Directions for this task:
In the data, find the word "turned" and copy out every line that has it.

Working data:
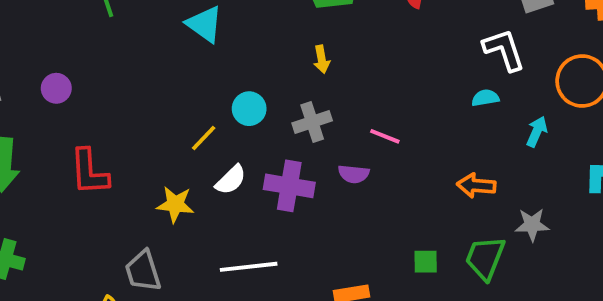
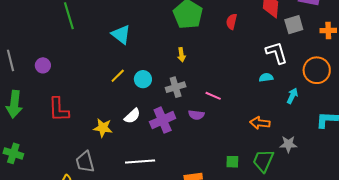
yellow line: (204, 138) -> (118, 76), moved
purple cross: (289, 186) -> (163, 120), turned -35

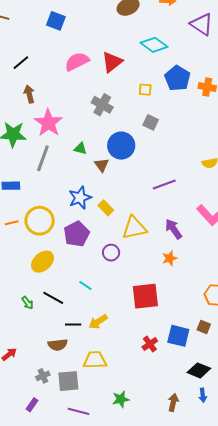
---
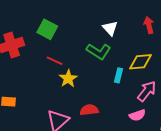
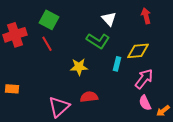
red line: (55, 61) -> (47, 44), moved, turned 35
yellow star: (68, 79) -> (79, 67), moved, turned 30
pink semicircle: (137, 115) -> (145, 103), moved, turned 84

Response for this exercise:
purple cross: (289, 186) -> (163, 120), turned -35
red line: (55, 61) -> (47, 44), moved, turned 35
yellow star: (68, 79) -> (79, 67), moved, turned 30
pink semicircle: (137, 115) -> (145, 103), moved, turned 84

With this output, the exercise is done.